▸ **Data extract**:

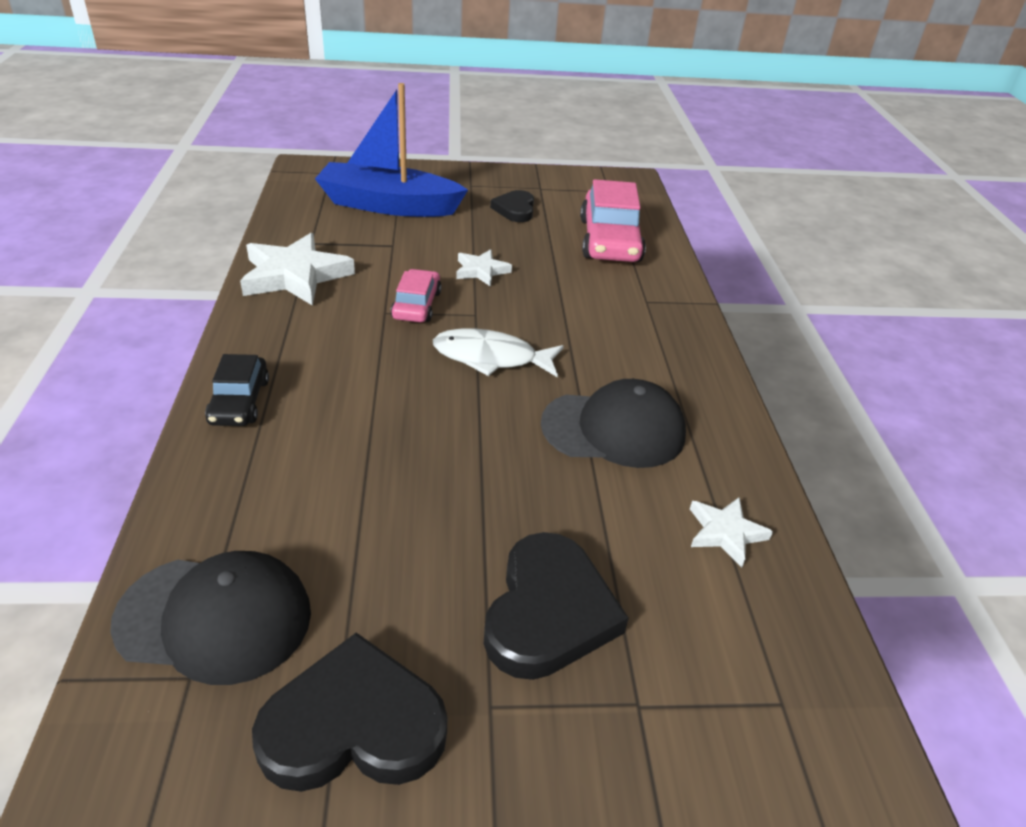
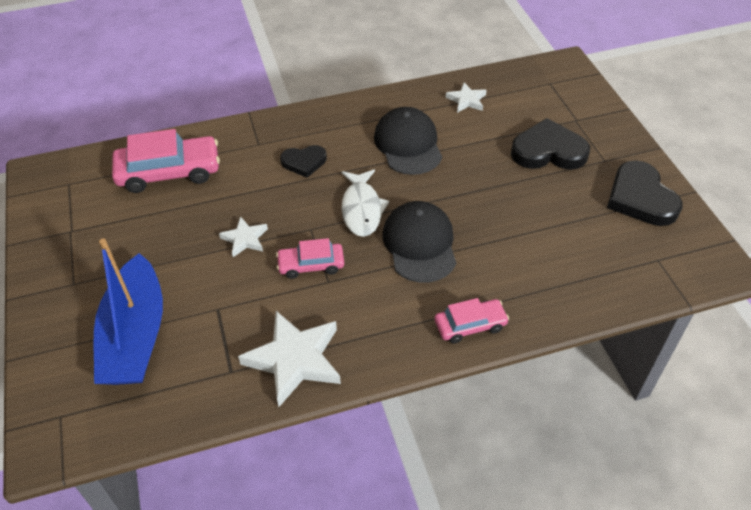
camera: 100 degrees left, 10 degrees up
(215, 618) = (625, 264): black cap -> black cap (420, 244)
(239, 401) = (470, 325): black car -> pink car
(515, 209) = (123, 240): black heart -> black heart (304, 162)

▸ **Exercise goal**: When a line carries an image, skip the image and repeat everything else above exactly as written.

▸ **Output of the exercise**:
camera: 100 degrees left, 10 degrees up
(215, 618) = (625, 264): black cap -> black cap (420, 244)
(239, 401) = (470, 325): black car -> pink car
(515, 209) = (123, 240): black heart -> black heart (304, 162)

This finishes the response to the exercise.